• How to complete this task: Copy out every line of the entries below verbatim, from the line containing "Is green fabric" down to the line containing "Find the location", both included.

• Data records:
*****

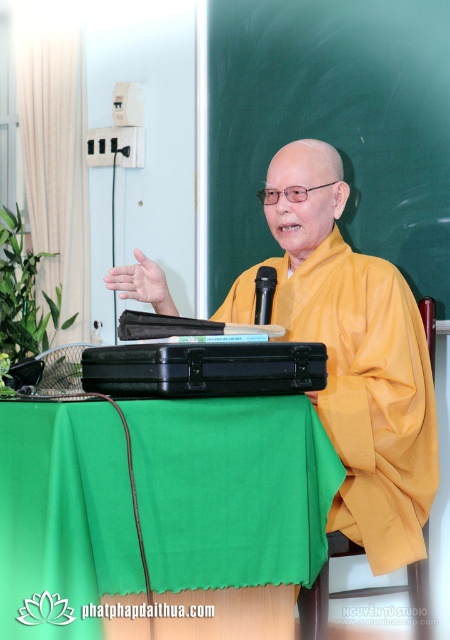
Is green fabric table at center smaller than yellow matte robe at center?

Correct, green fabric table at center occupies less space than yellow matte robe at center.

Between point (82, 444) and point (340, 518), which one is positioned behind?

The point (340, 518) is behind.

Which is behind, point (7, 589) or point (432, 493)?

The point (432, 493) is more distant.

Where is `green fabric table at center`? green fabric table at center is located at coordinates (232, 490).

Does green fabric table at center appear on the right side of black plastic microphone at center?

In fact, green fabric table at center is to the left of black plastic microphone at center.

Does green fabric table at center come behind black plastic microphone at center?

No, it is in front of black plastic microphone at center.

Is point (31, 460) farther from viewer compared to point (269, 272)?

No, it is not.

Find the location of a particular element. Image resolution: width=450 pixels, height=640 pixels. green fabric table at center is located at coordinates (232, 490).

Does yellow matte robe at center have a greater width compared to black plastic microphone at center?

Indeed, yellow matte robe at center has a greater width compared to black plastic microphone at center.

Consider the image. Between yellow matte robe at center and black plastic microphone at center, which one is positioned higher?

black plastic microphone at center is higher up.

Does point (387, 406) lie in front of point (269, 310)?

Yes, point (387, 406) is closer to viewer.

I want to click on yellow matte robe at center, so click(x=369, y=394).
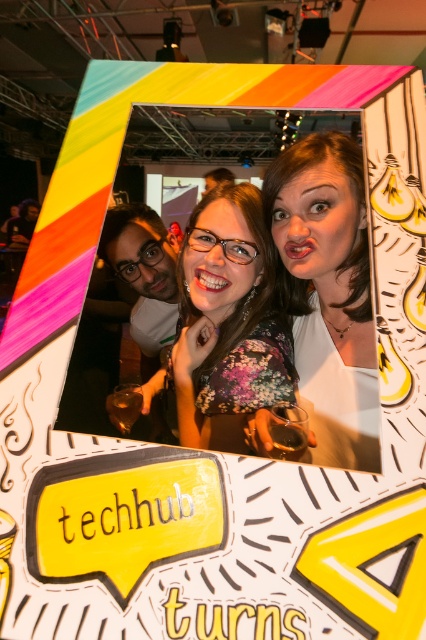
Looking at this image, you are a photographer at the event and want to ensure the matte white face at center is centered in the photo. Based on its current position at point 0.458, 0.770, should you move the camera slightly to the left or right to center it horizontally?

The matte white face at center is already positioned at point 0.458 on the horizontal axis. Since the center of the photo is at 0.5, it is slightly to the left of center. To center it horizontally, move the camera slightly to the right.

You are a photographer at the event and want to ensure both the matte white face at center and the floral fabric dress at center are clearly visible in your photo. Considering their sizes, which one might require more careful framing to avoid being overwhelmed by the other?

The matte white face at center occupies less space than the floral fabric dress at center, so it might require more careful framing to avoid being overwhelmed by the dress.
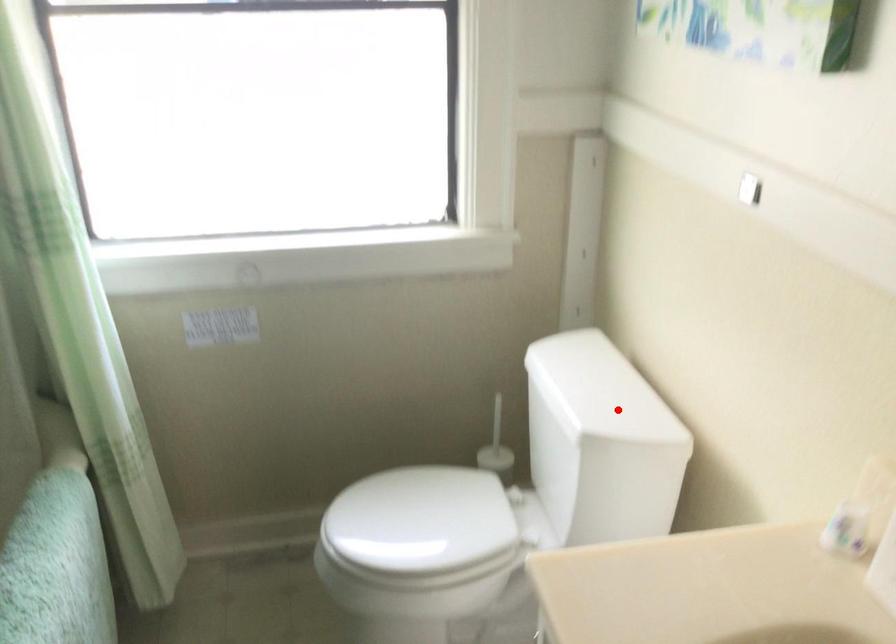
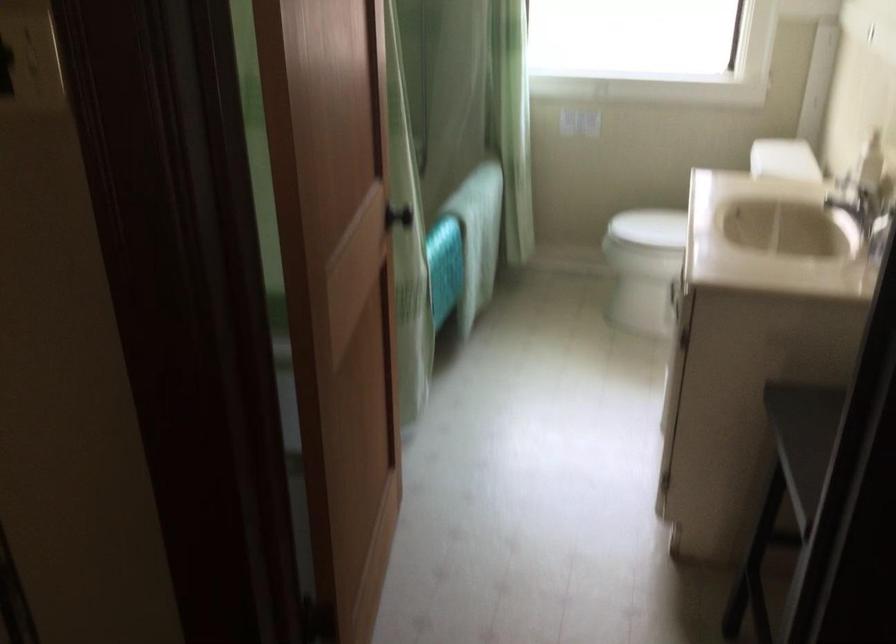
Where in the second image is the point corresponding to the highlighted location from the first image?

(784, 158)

*****

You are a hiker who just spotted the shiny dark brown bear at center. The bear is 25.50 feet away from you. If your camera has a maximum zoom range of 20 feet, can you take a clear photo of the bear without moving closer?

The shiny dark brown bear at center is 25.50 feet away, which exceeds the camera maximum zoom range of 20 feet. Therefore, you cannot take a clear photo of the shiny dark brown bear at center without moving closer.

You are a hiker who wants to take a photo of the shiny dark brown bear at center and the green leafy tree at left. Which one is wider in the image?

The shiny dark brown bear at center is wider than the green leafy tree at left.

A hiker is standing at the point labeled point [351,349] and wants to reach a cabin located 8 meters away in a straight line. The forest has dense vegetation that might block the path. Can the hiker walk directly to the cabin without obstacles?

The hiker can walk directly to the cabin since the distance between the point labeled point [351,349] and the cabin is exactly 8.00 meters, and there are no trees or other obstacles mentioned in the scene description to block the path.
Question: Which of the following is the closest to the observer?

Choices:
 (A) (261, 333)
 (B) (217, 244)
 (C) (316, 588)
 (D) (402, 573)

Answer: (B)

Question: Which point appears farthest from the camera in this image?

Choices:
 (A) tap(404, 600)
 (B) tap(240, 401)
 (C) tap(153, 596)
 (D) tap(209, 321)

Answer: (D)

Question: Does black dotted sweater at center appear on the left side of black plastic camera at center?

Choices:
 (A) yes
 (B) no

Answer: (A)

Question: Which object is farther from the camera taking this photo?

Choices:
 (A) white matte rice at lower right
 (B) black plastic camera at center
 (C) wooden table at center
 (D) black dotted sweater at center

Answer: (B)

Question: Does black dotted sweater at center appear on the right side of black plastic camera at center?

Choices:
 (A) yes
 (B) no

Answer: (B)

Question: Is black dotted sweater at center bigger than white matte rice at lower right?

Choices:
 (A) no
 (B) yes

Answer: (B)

*****

• Output of the exercise:
Is green fabric table at center smaller than yellow matte robe at center?

Correct, green fabric table at center occupies less space than yellow matte robe at center.

Between point (82, 444) and point (340, 518), which one is positioned behind?

The point (340, 518) is behind.

Which is behind, point (7, 589) or point (432, 493)?

The point (432, 493) is more distant.

Where is `green fabric table at center`? green fabric table at center is located at coordinates (232, 490).

Does green fabric table at center appear on the right side of black plastic microphone at center?

In fact, green fabric table at center is to the left of black plastic microphone at center.

Does green fabric table at center come behind black plastic microphone at center?

No, it is in front of black plastic microphone at center.

Is point (31, 460) farther from viewer compared to point (269, 272)?

No, it is not.

Find the location of a particular element. Image resolution: width=450 pixels, height=640 pixels. green fabric table at center is located at coordinates (232, 490).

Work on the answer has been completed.